• **WHAT TO DO**
Pictures aside, repeat every entry exactly.

Spatial object tracking data:

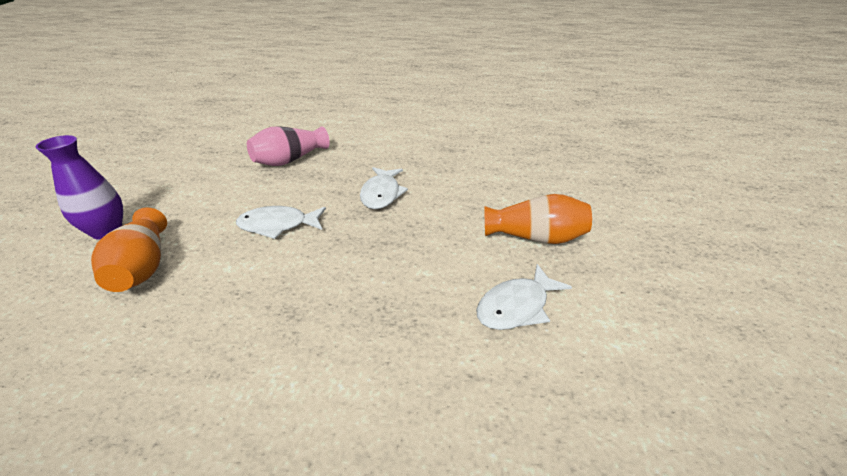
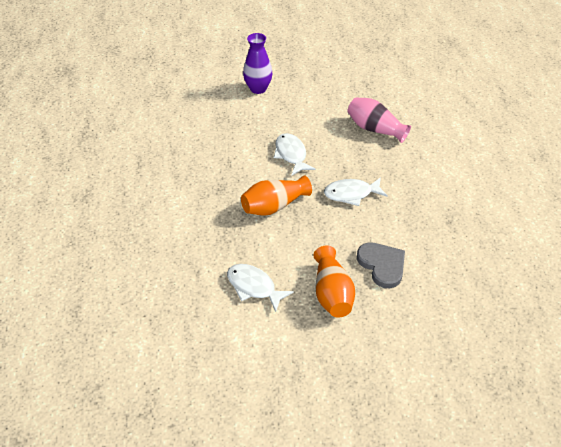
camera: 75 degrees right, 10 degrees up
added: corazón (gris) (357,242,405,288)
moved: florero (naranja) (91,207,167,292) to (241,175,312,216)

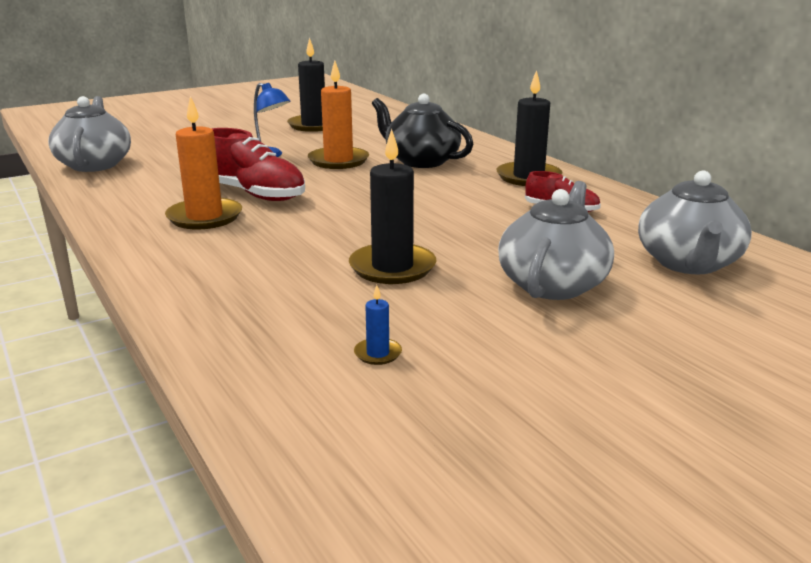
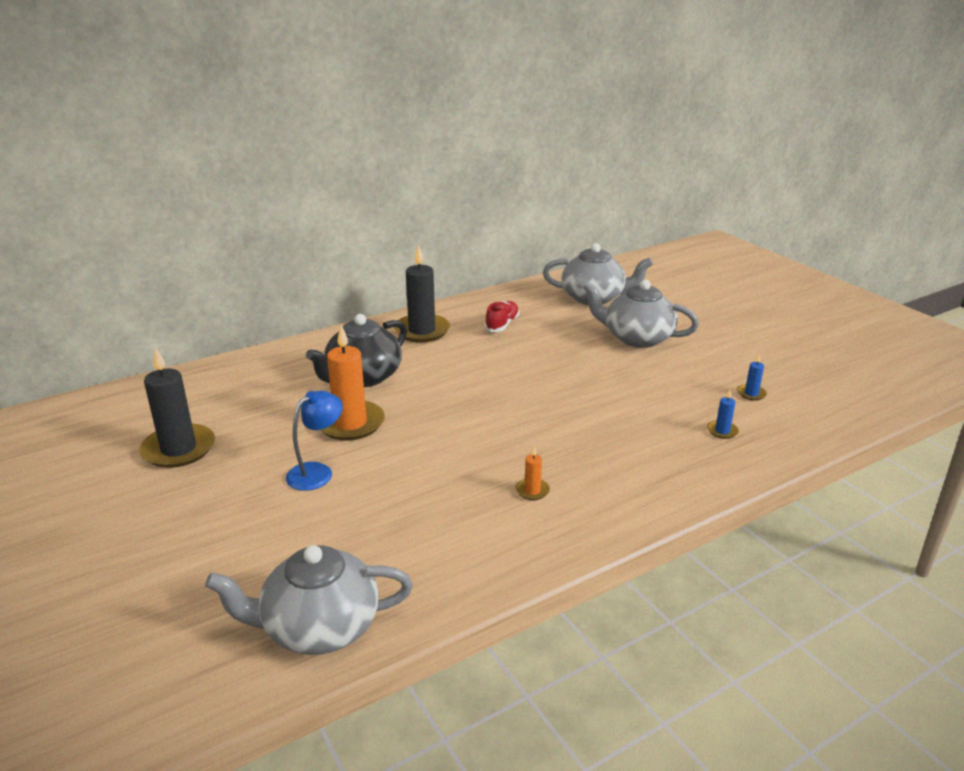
camera: 90 degrees left, 5 degrees up
removed: zapato (rojo) (212,128,305,201); vela (negro) (349,129,436,284)
added: vela (azul) (707,390,739,439)
resized: vela (naranja) (165,96,242,229) = (516,446,550,500) x0.44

• **EXPECTED OUTPUT**
camera: 75 degrees right, 10 degrees up
added: corazón (gris) (357,242,405,288)
moved: florero (naranja) (91,207,167,292) to (241,175,312,216)

camera: 90 degrees left, 5 degrees up
removed: zapato (rojo) (212,128,305,201); vela (negro) (349,129,436,284)
added: vela (azul) (707,390,739,439)
resized: vela (naranja) (165,96,242,229) = (516,446,550,500) x0.44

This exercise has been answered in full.